→ **Assigned task**
Below is a set of entries. Print the line that contains "camera: 75 degrees right, 10 degrees down" and every later line word for word, through the final one.

Object matching data:
■ ■ ■

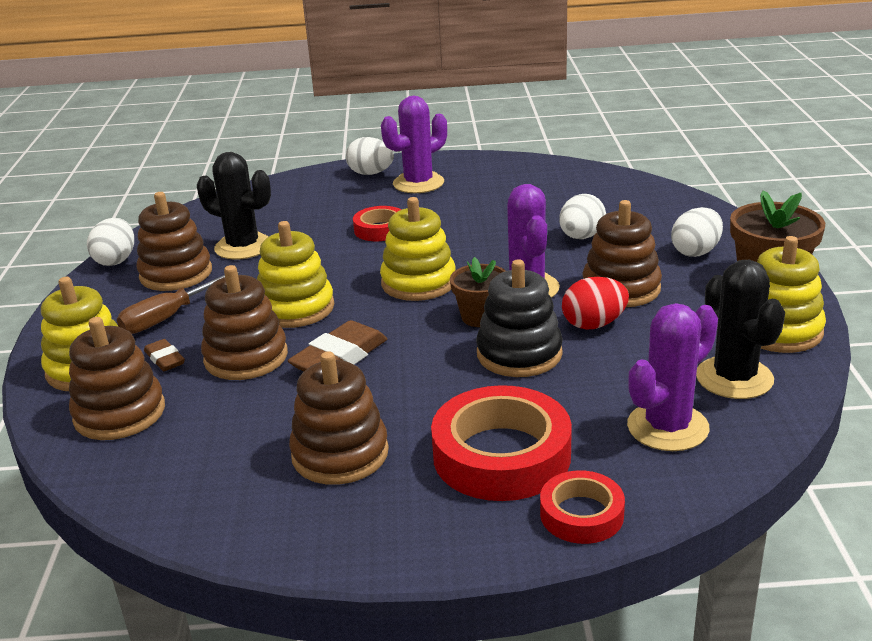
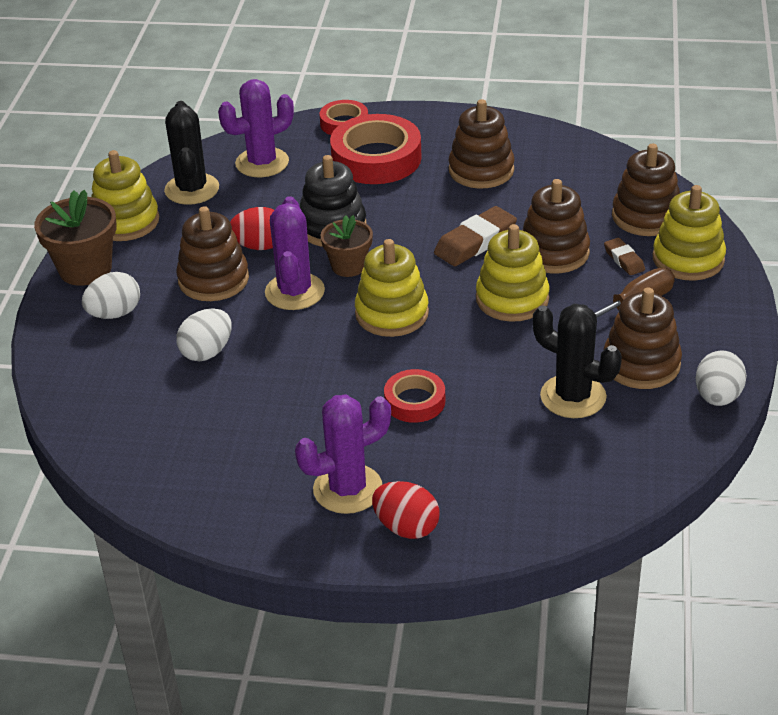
camera: 170 degrees left, 10 degrees up
(371, 173) = (406, 527): white egg -> red egg

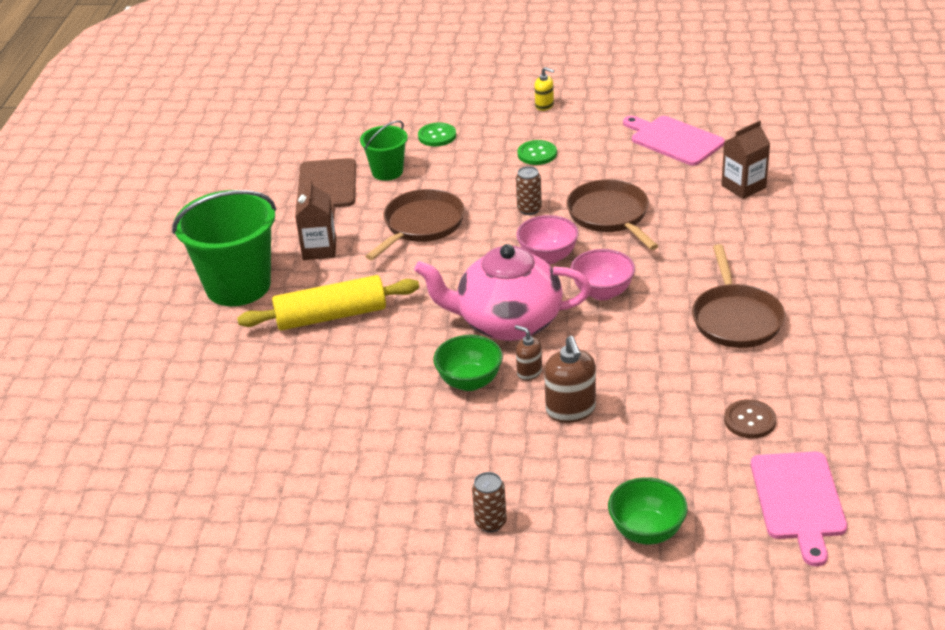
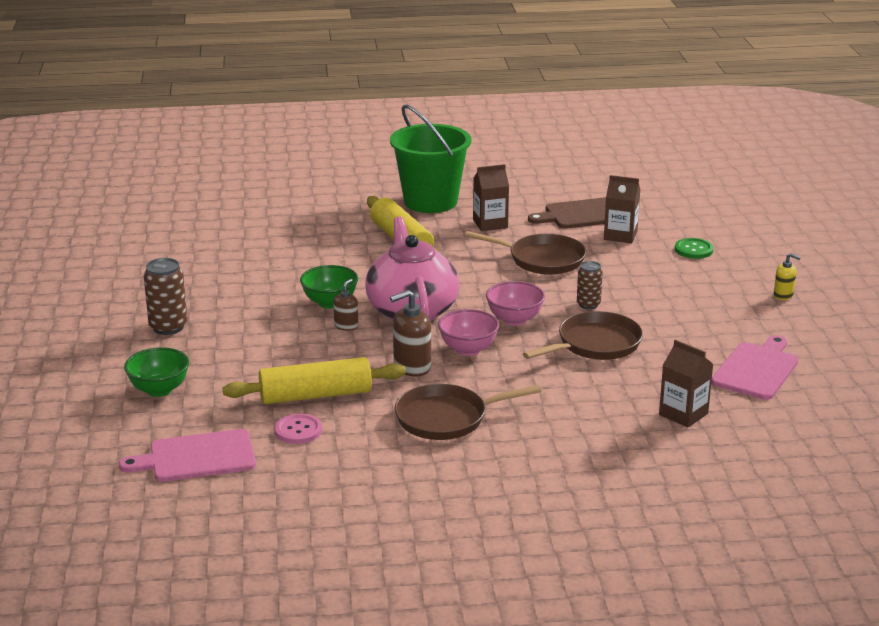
camera: 75 degrees right, 10 degrees down
(387, 172) = (620, 235): green bucket -> brown carton
(490, 522) = (168, 327): brown can -> brown can, size x1.54
(537, 154) = (688, 299): green button -> none
(544, 105) = (783, 295): yellow soap dispenser -> yellow soap dispenser turned 75 degrees counterclockwise
(570, 410) = (300, 347): brown soap dispenser -> brown soap dispenser (412, 367)
(678, 404) = (315, 395): none -> yellow rolling pin
(749, 420) = (298, 430): brown button -> pink button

■ ■ ■

→ **Response to the exercise**
camera: 75 degrees right, 10 degrees down
(387, 172) = (620, 235): green bucket -> brown carton
(490, 522) = (168, 327): brown can -> brown can, size x1.54
(537, 154) = (688, 299): green button -> none
(544, 105) = (783, 295): yellow soap dispenser -> yellow soap dispenser turned 75 degrees counterclockwise
(570, 410) = (300, 347): brown soap dispenser -> brown soap dispenser (412, 367)
(678, 404) = (315, 395): none -> yellow rolling pin
(749, 420) = (298, 430): brown button -> pink button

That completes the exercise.